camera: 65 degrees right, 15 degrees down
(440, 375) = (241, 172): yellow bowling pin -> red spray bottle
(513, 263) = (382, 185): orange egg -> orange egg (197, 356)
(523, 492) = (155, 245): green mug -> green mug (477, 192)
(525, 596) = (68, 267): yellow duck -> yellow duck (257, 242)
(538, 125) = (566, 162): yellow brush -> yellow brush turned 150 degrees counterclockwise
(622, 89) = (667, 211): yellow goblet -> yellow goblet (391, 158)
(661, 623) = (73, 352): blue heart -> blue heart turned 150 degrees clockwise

....

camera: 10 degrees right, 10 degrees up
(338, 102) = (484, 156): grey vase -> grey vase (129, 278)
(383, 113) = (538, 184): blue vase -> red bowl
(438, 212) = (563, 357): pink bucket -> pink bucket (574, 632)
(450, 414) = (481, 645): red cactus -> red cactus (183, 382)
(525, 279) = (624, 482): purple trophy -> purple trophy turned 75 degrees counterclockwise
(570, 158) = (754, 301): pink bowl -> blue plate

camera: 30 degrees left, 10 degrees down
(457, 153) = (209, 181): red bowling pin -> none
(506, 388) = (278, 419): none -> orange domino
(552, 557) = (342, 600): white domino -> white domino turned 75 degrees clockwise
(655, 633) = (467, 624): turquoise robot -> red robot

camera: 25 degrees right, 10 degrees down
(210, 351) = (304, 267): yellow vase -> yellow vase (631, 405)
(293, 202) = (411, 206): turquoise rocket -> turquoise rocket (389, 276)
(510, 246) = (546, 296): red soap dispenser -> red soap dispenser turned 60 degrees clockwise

....

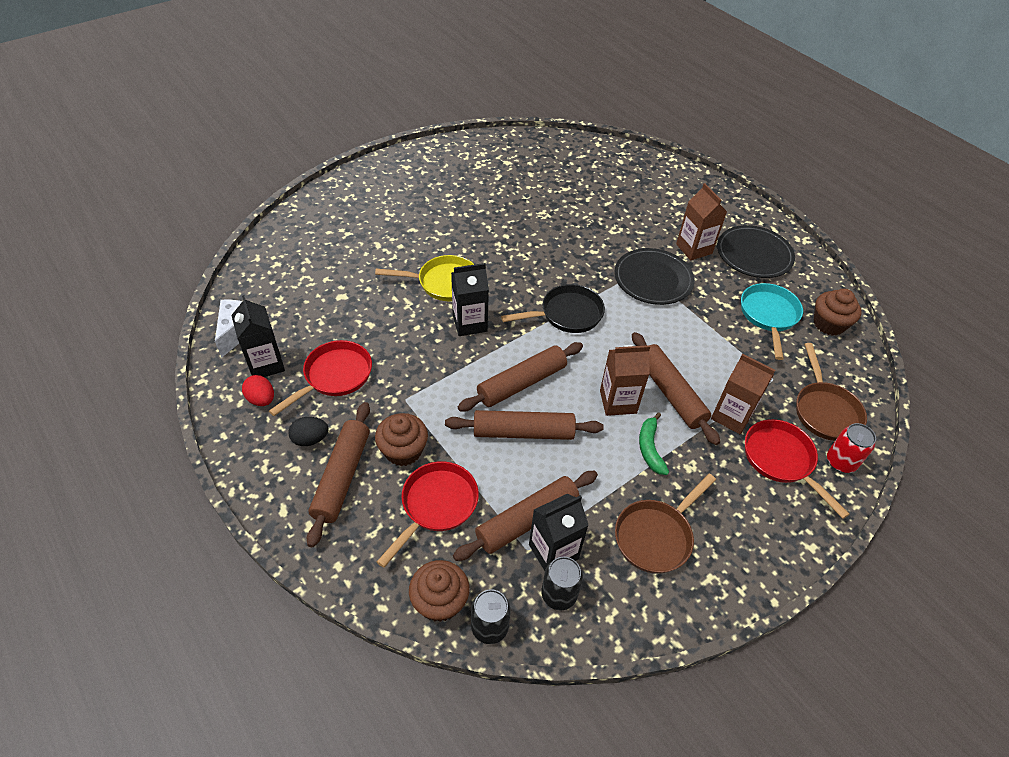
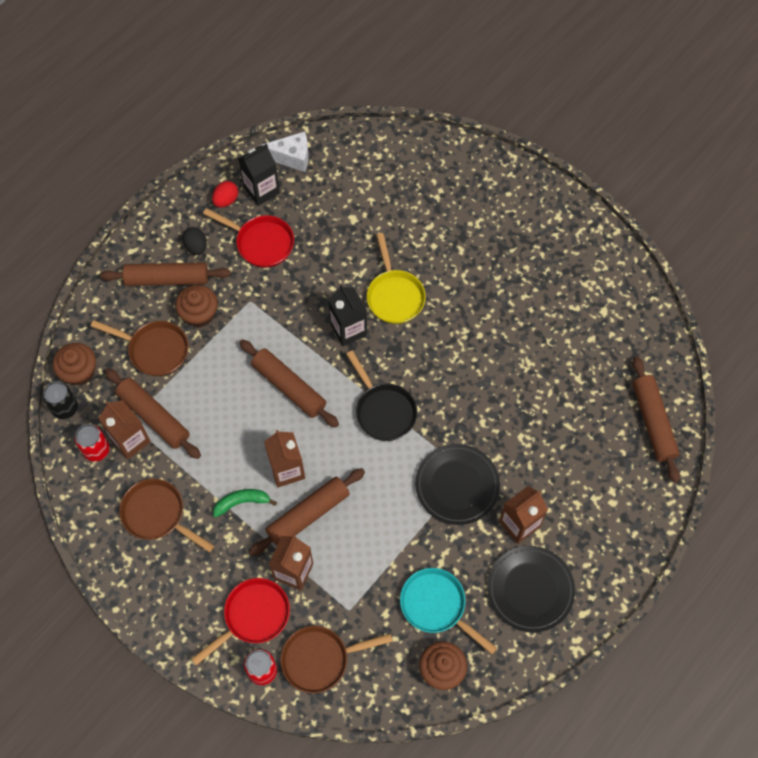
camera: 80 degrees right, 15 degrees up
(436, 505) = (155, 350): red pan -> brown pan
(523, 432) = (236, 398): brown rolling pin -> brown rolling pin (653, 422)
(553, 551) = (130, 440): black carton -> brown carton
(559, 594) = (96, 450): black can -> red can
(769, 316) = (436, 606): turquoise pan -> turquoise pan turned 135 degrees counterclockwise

....

*How to complete this task:* Across the records, count each line that holds the string "turned". Respond with the number only.

*Exercise output:* 6